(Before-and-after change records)
▬▬▬
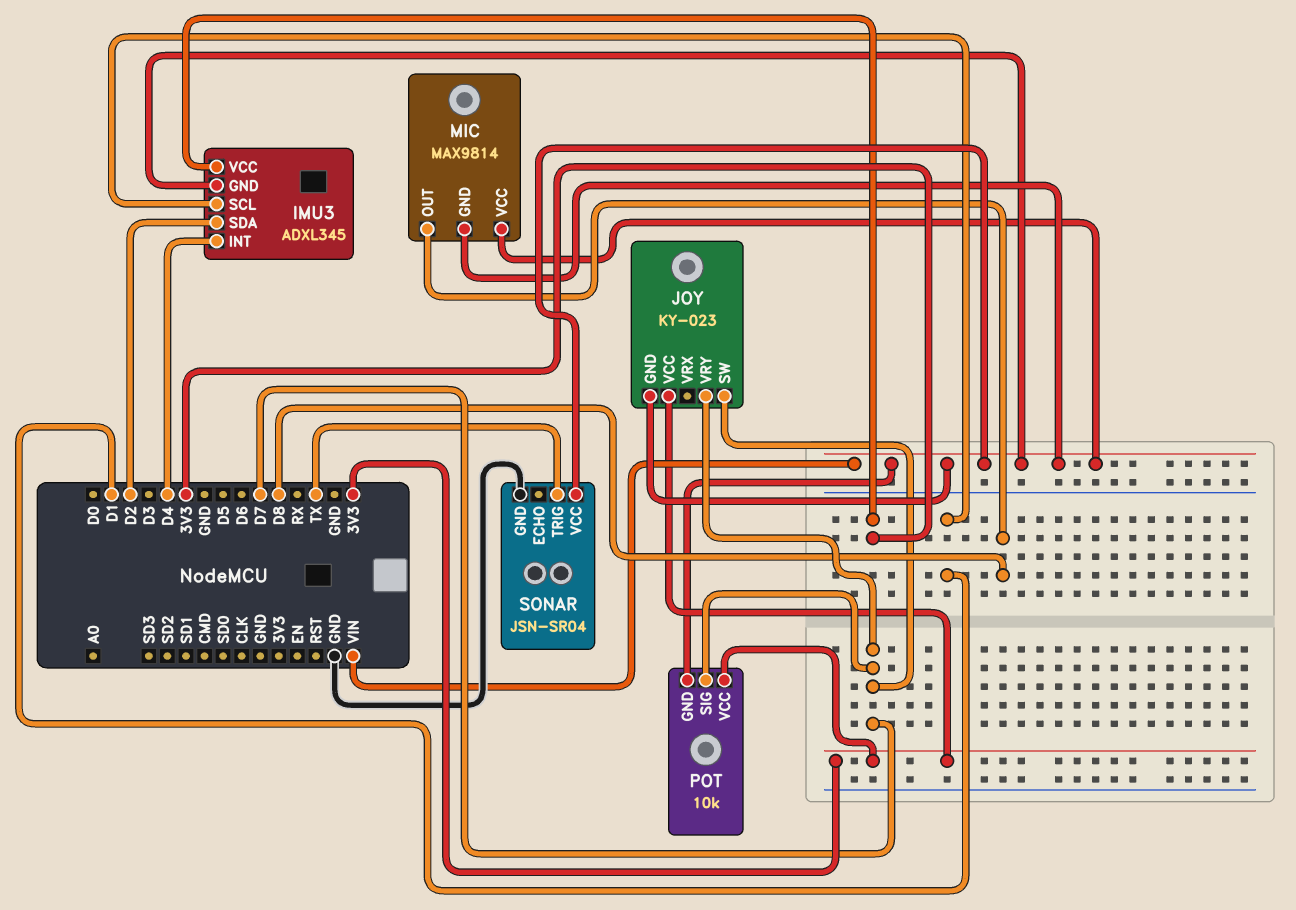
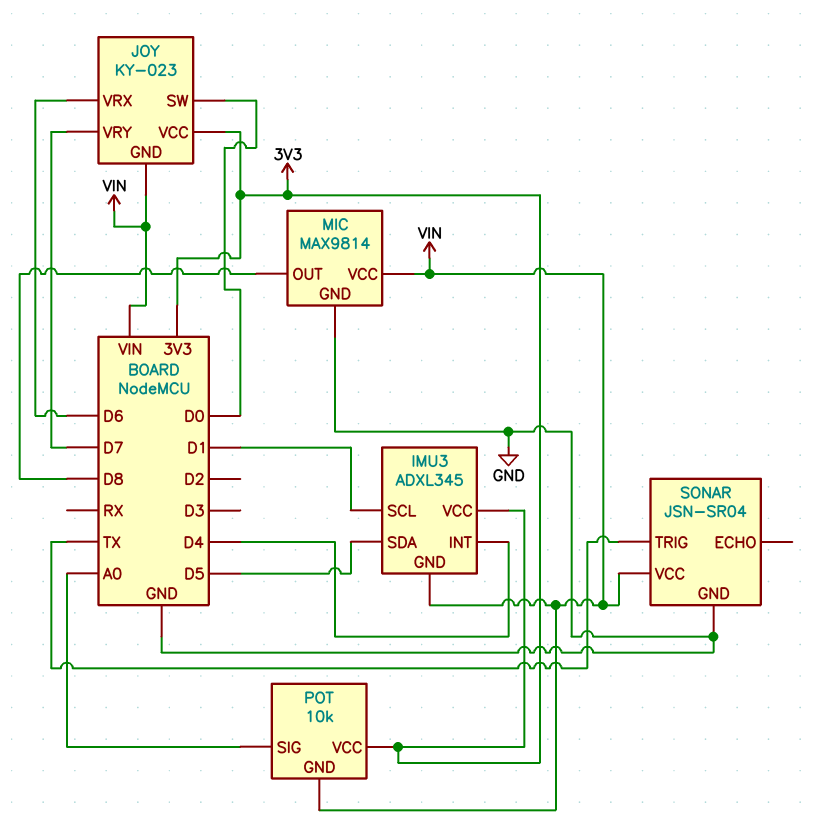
IMU3 pin SDA: D2 -> D5
JOY pin SW: D7 -> D0
JOY pin VRX: none -> D6
MIC pin GND: VIN -> GND
POT pin SIG: D7 -> A0

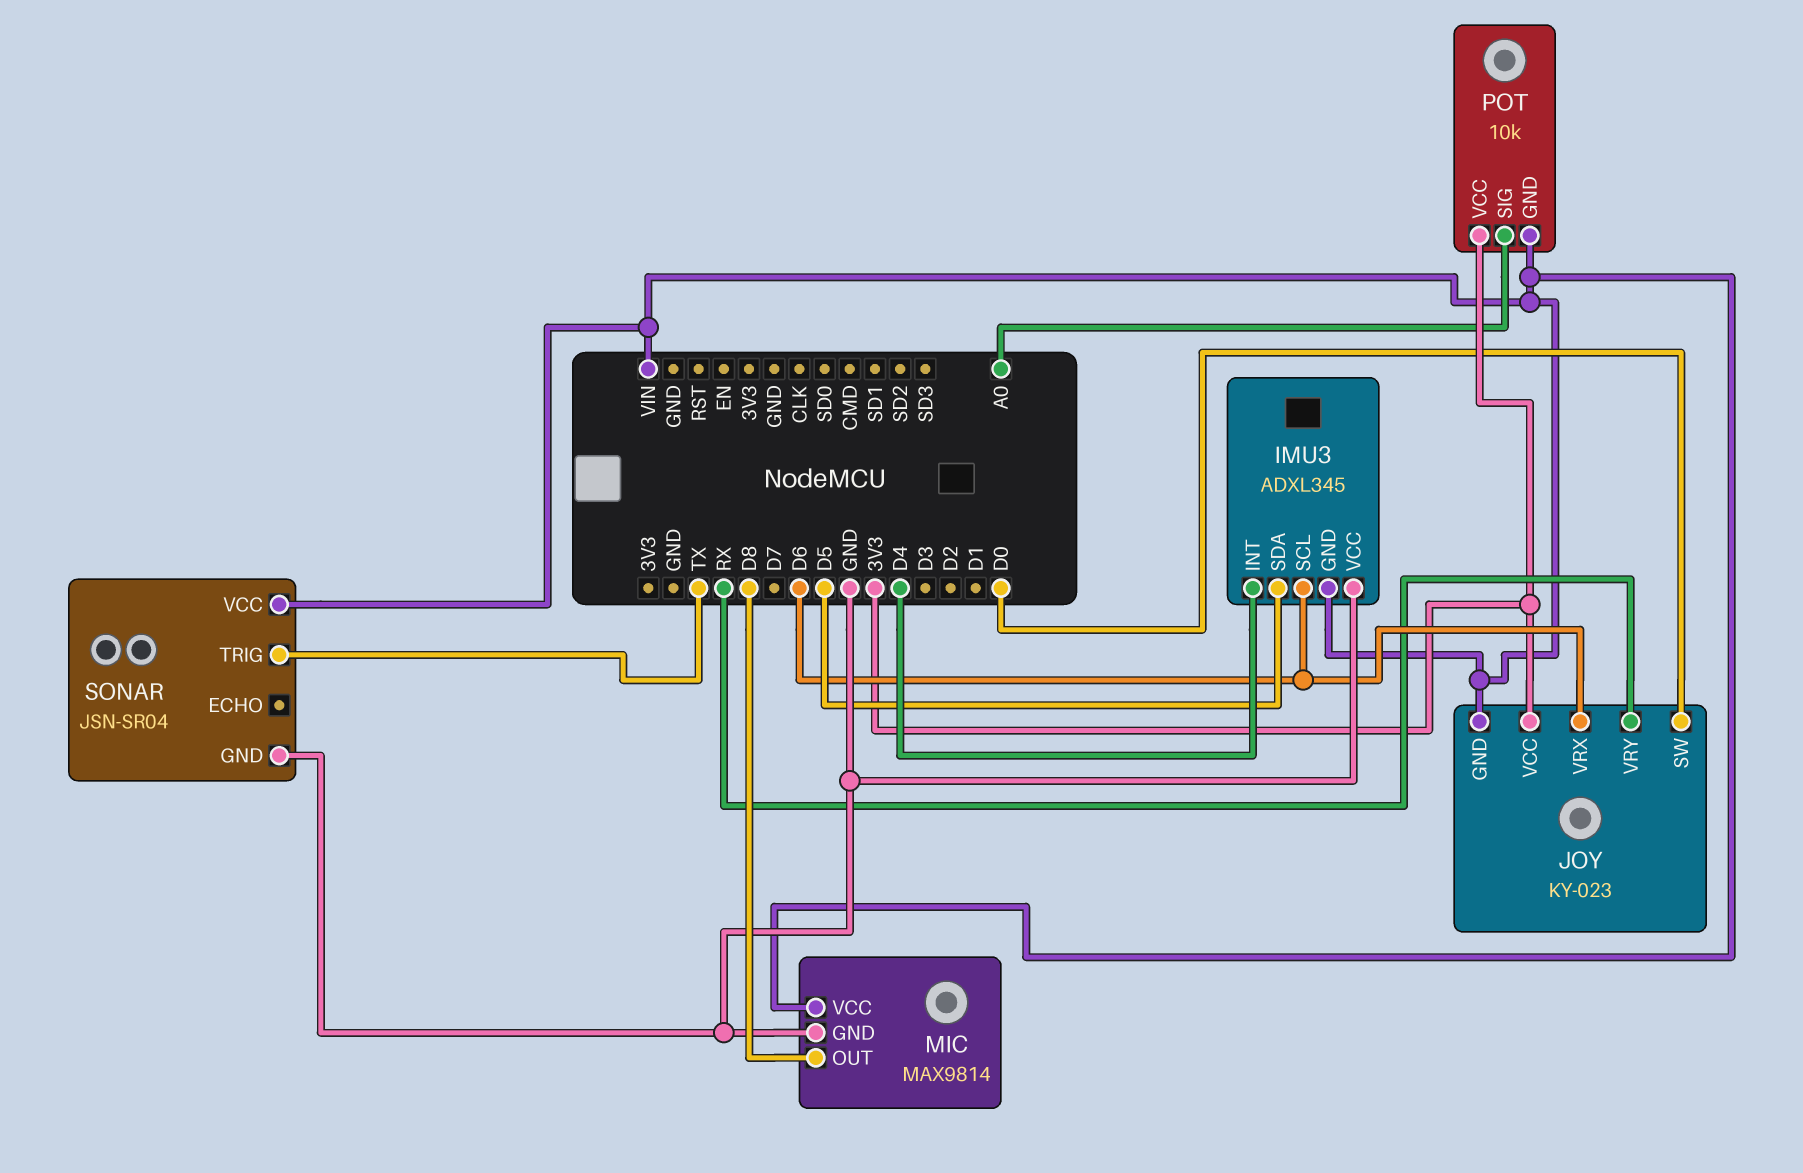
IMU3 pin SCL: D1 -> D6
IMU3 pin VCC: 3V3 -> GND
JOY pin VRY: D7 -> RX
▬▬▬
**Exercise prompt:** The images are to be left out while the entries are written out exactly.

**Exercise response:**
IMU3 pin SDA: D2 -> D5
JOY pin SW: D7 -> D0
JOY pin VRX: none -> D6
MIC pin GND: VIN -> GND
POT pin SIG: D7 -> A0

IMU3 pin SCL: D1 -> D6
IMU3 pin VCC: 3V3 -> GND
JOY pin VRY: D7 -> RX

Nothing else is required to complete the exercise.